Output every record again so that it matches the original word for word.
※
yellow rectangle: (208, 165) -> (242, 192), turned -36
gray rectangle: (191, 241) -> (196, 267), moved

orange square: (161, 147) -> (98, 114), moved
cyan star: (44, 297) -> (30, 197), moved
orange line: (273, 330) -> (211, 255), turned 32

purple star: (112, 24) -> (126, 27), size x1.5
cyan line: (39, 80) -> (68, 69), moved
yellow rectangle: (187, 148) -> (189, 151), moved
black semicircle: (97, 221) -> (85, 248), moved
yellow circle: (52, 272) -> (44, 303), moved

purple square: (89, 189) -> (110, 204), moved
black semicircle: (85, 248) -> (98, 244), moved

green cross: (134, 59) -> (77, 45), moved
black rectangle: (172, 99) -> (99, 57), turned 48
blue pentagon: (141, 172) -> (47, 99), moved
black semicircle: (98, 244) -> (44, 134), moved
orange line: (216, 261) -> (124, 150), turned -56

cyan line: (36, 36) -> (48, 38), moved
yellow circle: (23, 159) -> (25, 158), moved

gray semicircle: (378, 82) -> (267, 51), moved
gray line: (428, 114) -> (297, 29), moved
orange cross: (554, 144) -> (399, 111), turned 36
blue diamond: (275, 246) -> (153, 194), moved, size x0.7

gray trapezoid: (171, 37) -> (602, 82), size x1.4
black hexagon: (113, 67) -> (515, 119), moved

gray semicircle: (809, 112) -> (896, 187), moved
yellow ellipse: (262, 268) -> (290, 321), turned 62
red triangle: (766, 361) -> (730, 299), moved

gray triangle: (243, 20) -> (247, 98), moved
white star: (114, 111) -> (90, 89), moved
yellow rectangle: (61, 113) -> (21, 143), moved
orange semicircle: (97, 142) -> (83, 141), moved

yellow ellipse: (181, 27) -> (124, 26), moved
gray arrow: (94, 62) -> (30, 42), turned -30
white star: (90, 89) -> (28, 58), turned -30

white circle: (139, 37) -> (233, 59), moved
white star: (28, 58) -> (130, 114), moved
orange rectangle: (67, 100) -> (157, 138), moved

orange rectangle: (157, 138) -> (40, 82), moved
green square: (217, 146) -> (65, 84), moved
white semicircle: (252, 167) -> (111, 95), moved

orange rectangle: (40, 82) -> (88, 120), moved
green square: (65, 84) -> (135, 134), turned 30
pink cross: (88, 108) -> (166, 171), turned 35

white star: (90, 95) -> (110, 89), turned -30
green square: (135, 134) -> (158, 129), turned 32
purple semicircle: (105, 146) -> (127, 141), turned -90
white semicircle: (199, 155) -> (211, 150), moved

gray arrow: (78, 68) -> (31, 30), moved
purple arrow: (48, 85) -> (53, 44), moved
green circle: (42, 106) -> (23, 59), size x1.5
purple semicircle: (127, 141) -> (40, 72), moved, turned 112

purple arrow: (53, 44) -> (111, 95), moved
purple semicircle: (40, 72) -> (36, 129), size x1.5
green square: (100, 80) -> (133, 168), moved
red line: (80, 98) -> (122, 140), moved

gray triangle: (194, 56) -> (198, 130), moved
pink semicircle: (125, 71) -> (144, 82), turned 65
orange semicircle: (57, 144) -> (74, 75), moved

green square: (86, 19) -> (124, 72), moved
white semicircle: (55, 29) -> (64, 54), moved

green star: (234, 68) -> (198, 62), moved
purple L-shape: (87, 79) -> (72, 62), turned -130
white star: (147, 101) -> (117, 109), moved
※
Finished task>
yellow rectangle: (208, 165) -> (242, 192), turned -36
gray rectangle: (191, 241) -> (196, 267), moved

orange square: (161, 147) -> (98, 114), moved
cyan star: (44, 297) -> (30, 197), moved
orange line: (273, 330) -> (211, 255), turned 32

purple star: (112, 24) -> (126, 27), size x1.5
cyan line: (39, 80) -> (68, 69), moved
yellow rectangle: (187, 148) -> (189, 151), moved
black semicircle: (97, 221) -> (85, 248), moved
yellow circle: (52, 272) -> (44, 303), moved

purple square: (89, 189) -> (110, 204), moved
black semicircle: (85, 248) -> (98, 244), moved

green cross: (134, 59) -> (77, 45), moved
black rectangle: (172, 99) -> (99, 57), turned 48
blue pentagon: (141, 172) -> (47, 99), moved
black semicircle: (98, 244) -> (44, 134), moved
orange line: (216, 261) -> (124, 150), turned -56

cyan line: (36, 36) -> (48, 38), moved
yellow circle: (23, 159) -> (25, 158), moved

gray semicircle: (378, 82) -> (267, 51), moved
gray line: (428, 114) -> (297, 29), moved
orange cross: (554, 144) -> (399, 111), turned 36
blue diamond: (275, 246) -> (153, 194), moved, size x0.7

gray trapezoid: (171, 37) -> (602, 82), size x1.4
black hexagon: (113, 67) -> (515, 119), moved

gray semicircle: (809, 112) -> (896, 187), moved
yellow ellipse: (262, 268) -> (290, 321), turned 62
red triangle: (766, 361) -> (730, 299), moved

gray triangle: (243, 20) -> (247, 98), moved
white star: (114, 111) -> (90, 89), moved
yellow rectangle: (61, 113) -> (21, 143), moved
orange semicircle: (97, 142) -> (83, 141), moved

yellow ellipse: (181, 27) -> (124, 26), moved
gray arrow: (94, 62) -> (30, 42), turned -30
white star: (90, 89) -> (28, 58), turned -30

white circle: (139, 37) -> (233, 59), moved
white star: (28, 58) -> (130, 114), moved
orange rectangle: (67, 100) -> (157, 138), moved

orange rectangle: (157, 138) -> (40, 82), moved
green square: (217, 146) -> (65, 84), moved
white semicircle: (252, 167) -> (111, 95), moved

orange rectangle: (40, 82) -> (88, 120), moved
green square: (65, 84) -> (135, 134), turned 30
pink cross: (88, 108) -> (166, 171), turned 35

white star: (90, 95) -> (110, 89), turned -30
green square: (135, 134) -> (158, 129), turned 32
purple semicircle: (105, 146) -> (127, 141), turned -90
white semicircle: (199, 155) -> (211, 150), moved

gray arrow: (78, 68) -> (31, 30), moved
purple arrow: (48, 85) -> (53, 44), moved
green circle: (42, 106) -> (23, 59), size x1.5
purple semicircle: (127, 141) -> (40, 72), moved, turned 112

purple arrow: (53, 44) -> (111, 95), moved
purple semicircle: (40, 72) -> (36, 129), size x1.5
green square: (100, 80) -> (133, 168), moved
red line: (80, 98) -> (122, 140), moved

gray triangle: (194, 56) -> (198, 130), moved
pink semicircle: (125, 71) -> (144, 82), turned 65
orange semicircle: (57, 144) -> (74, 75), moved

green square: (86, 19) -> (124, 72), moved
white semicircle: (55, 29) -> (64, 54), moved

green star: (234, 68) -> (198, 62), moved
purple L-shape: (87, 79) -> (72, 62), turned -130
white star: (147, 101) -> (117, 109), moved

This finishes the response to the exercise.